■ **Task directions**
I would like every record printed again, exactly as shown.

[Object correspondence data]
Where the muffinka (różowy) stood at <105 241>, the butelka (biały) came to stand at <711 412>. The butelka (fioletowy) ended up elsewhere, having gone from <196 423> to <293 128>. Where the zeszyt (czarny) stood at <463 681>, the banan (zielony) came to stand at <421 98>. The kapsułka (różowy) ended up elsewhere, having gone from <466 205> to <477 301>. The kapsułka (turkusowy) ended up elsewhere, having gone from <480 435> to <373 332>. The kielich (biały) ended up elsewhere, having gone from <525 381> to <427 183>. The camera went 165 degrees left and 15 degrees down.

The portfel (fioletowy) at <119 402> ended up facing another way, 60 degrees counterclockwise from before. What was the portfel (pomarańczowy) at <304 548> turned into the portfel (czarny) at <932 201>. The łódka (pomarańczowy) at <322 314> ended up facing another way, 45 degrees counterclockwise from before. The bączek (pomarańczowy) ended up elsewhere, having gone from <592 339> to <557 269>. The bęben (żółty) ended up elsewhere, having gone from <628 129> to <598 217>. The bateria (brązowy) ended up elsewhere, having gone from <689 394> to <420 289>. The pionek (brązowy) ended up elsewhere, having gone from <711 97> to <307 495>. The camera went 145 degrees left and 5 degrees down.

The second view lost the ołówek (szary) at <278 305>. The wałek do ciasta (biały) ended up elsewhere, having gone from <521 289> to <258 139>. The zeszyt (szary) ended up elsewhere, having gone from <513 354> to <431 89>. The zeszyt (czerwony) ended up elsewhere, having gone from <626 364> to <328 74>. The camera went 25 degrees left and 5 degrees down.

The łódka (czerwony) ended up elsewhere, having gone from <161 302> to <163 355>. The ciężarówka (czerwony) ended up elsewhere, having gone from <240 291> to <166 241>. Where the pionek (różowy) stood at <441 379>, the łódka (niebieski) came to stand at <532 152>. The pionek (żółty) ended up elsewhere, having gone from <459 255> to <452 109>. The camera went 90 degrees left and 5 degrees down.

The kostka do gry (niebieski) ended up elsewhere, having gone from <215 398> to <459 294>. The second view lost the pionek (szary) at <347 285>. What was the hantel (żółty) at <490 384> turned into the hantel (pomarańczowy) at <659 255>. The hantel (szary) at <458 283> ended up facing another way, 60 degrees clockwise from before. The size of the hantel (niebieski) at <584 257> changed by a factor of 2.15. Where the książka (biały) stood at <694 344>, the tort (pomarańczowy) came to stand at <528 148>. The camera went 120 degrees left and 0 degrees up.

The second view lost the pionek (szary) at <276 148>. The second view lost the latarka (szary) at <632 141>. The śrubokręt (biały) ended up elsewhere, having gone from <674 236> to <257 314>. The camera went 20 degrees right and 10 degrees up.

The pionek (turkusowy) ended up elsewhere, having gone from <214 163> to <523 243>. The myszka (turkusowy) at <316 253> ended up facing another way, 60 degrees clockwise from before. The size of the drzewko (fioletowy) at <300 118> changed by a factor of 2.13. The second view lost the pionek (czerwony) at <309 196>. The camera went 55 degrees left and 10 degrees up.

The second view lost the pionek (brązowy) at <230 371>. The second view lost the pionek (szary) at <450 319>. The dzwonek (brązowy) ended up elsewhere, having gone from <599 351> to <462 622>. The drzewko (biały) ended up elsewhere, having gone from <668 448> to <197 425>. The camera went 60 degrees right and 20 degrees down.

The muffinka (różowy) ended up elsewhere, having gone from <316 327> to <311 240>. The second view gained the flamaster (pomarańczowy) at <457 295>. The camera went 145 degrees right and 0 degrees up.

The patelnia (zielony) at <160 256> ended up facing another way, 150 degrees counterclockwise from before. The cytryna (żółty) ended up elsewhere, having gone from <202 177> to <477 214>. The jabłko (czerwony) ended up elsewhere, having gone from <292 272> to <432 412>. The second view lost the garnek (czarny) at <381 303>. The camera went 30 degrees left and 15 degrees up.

■ **Response area**
Where the muffinka (różowy) stood at <105 241>, the butelka (biały) came to stand at <711 412>. The butelka (fioletowy) ended up elsewhere, having gone from <196 423> to <293 128>. Where the zeszyt (czarny) stood at <463 681>, the banan (zielony) came to stand at <421 98>. The kapsułka (różowy) ended up elsewhere, having gone from <466 205> to <477 301>. The kapsułka (turkusowy) ended up elsewhere, having gone from <480 435> to <373 332>. The kielich (biały) ended up elsewhere, having gone from <525 381> to <427 183>. The camera went 165 degrees left and 15 degrees down.

The portfel (fioletowy) at <119 402> ended up facing another way, 60 degrees counterclockwise from before. What was the portfel (pomarańczowy) at <304 548> turned into the portfel (czarny) at <932 201>. The łódka (pomarańczowy) at <322 314> ended up facing another way, 45 degrees counterclockwise from before. The bączek (pomarańczowy) ended up elsewhere, having gone from <592 339> to <557 269>. The bęben (żółty) ended up elsewhere, having gone from <628 129> to <598 217>. The bateria (brązowy) ended up elsewhere, having gone from <689 394> to <420 289>. The pionek (brązowy) ended up elsewhere, having gone from <711 97> to <307 495>. The camera went 145 degrees left and 5 degrees down.

The second view lost the ołówek (szary) at <278 305>. The wałek do ciasta (biały) ended up elsewhere, having gone from <521 289> to <258 139>. The zeszyt (szary) ended up elsewhere, having gone from <513 354> to <431 89>. The zeszyt (czerwony) ended up elsewhere, having gone from <626 364> to <328 74>. The camera went 25 degrees left and 5 degrees down.

The łódka (czerwony) ended up elsewhere, having gone from <161 302> to <163 355>. The ciężarówka (czerwony) ended up elsewhere, having gone from <240 291> to <166 241>. Where the pionek (różowy) stood at <441 379>, the łódka (niebieski) came to stand at <532 152>. The pionek (żółty) ended up elsewhere, having gone from <459 255> to <452 109>. The camera went 90 degrees left and 5 degrees down.

The kostka do gry (niebieski) ended up elsewhere, having gone from <215 398> to <459 294>. The second view lost the pionek (szary) at <347 285>. What was the hantel (żółty) at <490 384> turned into the hantel (pomarańczowy) at <659 255>. The hantel (szary) at <458 283> ended up facing another way, 60 degrees clockwise from before. The size of the hantel (niebieski) at <584 257> changed by a factor of 2.15. Where the książka (biały) stood at <694 344>, the tort (pomarańczowy) came to stand at <528 148>. The camera went 120 degrees left and 0 degrees up.

The second view lost the pionek (szary) at <276 148>. The second view lost the latarka (szary) at <632 141>. The śrubokręt (biały) ended up elsewhere, having gone from <674 236> to <257 314>. The camera went 20 degrees right and 10 degrees up.

The pionek (turkusowy) ended up elsewhere, having gone from <214 163> to <523 243>. The myszka (turkusowy) at <316 253> ended up facing another way, 60 degrees clockwise from before. The size of the drzewko (fioletowy) at <300 118> changed by a factor of 2.13. The second view lost the pionek (czerwony) at <309 196>. The camera went 55 degrees left and 10 degrees up.

The second view lost the pionek (brązowy) at <230 371>. The second view lost the pionek (szary) at <450 319>. The dzwonek (brązowy) ended up elsewhere, having gone from <599 351> to <462 622>. The drzewko (biały) ended up elsewhere, having gone from <668 448> to <197 425>. The camera went 60 degrees right and 20 degrees down.

The muffinka (różowy) ended up elsewhere, having gone from <316 327> to <311 240>. The second view gained the flamaster (pomarańczowy) at <457 295>. The camera went 145 degrees right and 0 degrees up.

The patelnia (zielony) at <160 256> ended up facing another way, 150 degrees counterclockwise from before. The cytryna (żółty) ended up elsewhere, having gone from <202 177> to <477 214>. The jabłko (czerwony) ended up elsewhere, having gone from <292 272> to <432 412>. The second view lost the garnek (czarny) at <381 303>. The camera went 30 degrees left and 15 degrees up.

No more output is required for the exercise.